### [INFORMATION SUPPLIED]
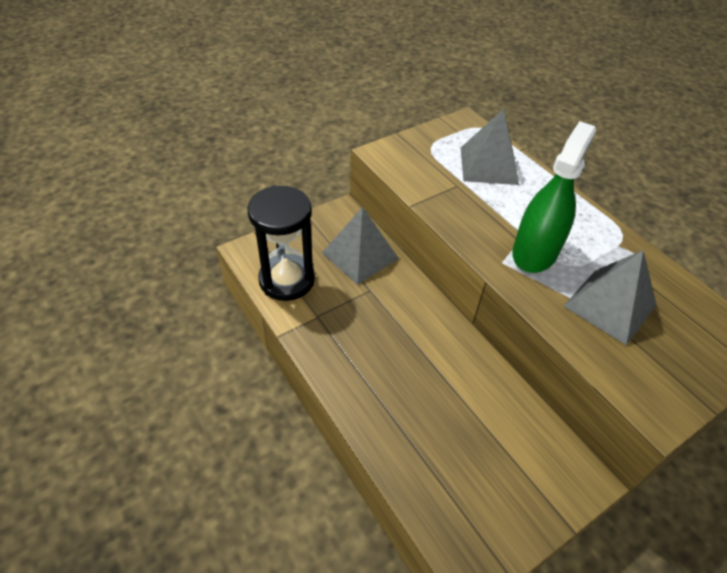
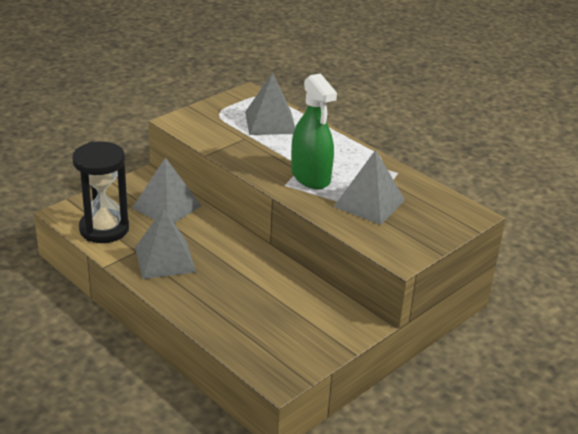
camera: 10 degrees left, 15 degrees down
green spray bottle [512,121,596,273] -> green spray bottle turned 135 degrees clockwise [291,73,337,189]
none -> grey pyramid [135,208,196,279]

---

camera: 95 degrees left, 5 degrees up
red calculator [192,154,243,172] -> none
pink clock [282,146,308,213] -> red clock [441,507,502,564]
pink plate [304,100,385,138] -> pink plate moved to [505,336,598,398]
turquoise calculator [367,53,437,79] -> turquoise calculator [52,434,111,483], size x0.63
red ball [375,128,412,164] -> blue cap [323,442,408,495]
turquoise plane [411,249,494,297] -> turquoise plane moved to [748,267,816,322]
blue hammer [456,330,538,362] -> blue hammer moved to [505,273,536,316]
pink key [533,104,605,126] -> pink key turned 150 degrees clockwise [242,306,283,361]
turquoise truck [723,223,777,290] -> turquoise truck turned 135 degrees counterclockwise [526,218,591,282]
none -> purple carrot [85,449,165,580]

### [PROMPT]
Your answer should consist solely of the lines above from the line with "pink plate [304,100,385,138]" to the line with "none -> purple carrot [85,449,165,580]", both included, reproduced exactly.

### [SOLUTION TO THIS PROBLEM]
pink plate [304,100,385,138] -> pink plate moved to [505,336,598,398]
turquoise calculator [367,53,437,79] -> turquoise calculator [52,434,111,483], size x0.63
red ball [375,128,412,164] -> blue cap [323,442,408,495]
turquoise plane [411,249,494,297] -> turquoise plane moved to [748,267,816,322]
blue hammer [456,330,538,362] -> blue hammer moved to [505,273,536,316]
pink key [533,104,605,126] -> pink key turned 150 degrees clockwise [242,306,283,361]
turquoise truck [723,223,777,290] -> turquoise truck turned 135 degrees counterclockwise [526,218,591,282]
none -> purple carrot [85,449,165,580]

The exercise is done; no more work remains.